**Exercise instructions**
With the images removed, return every line below exactly as it reads.
** Data extract follows **
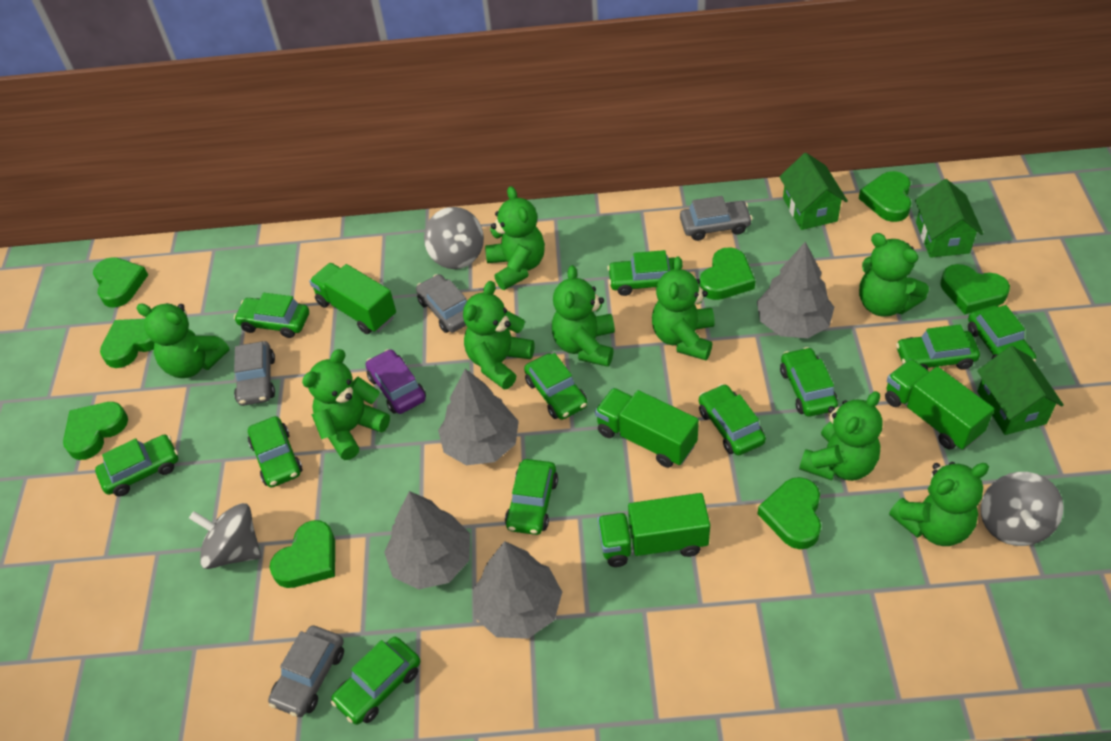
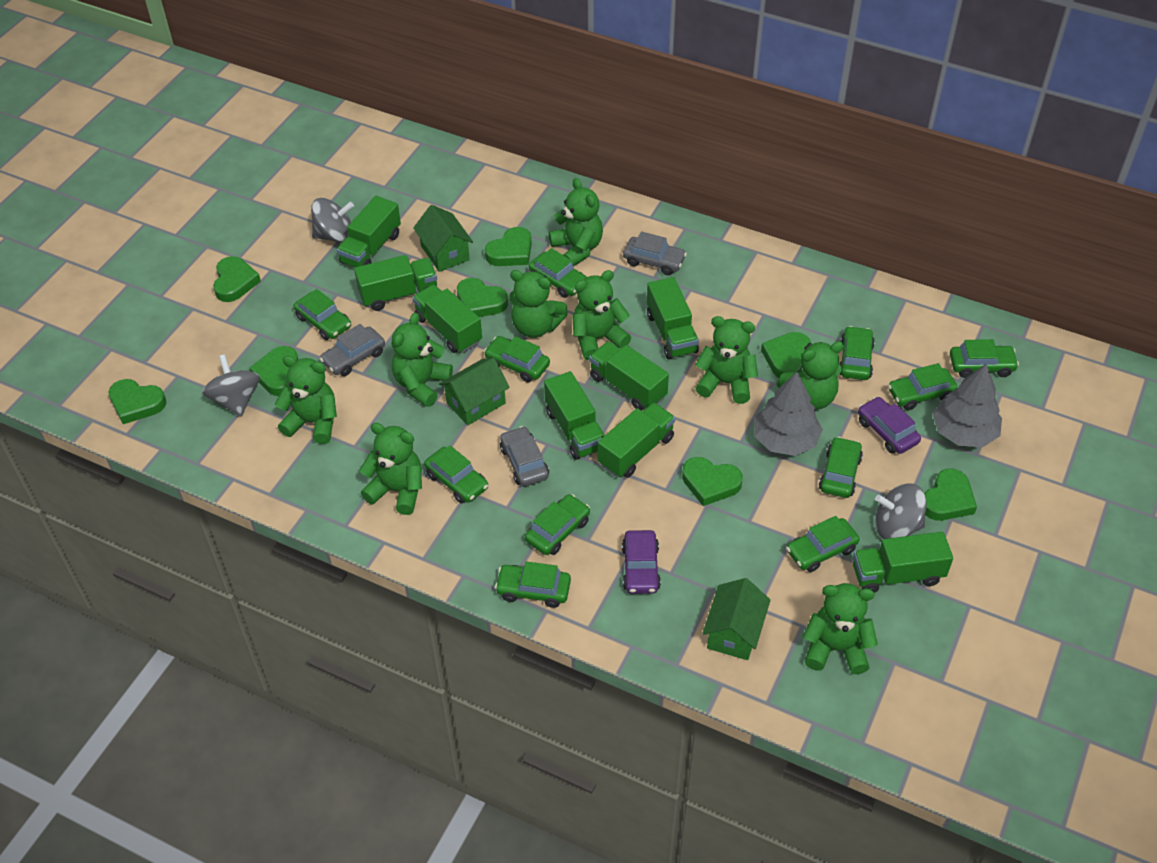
green truck: 4 -> 8
grey car: 4 -> 3
grey tree: 4 -> 2
purple car: 1 -> 2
** End of Data extract **
**Output for this task**
green truck: 4 -> 8
grey car: 4 -> 3
grey tree: 4 -> 2
purple car: 1 -> 2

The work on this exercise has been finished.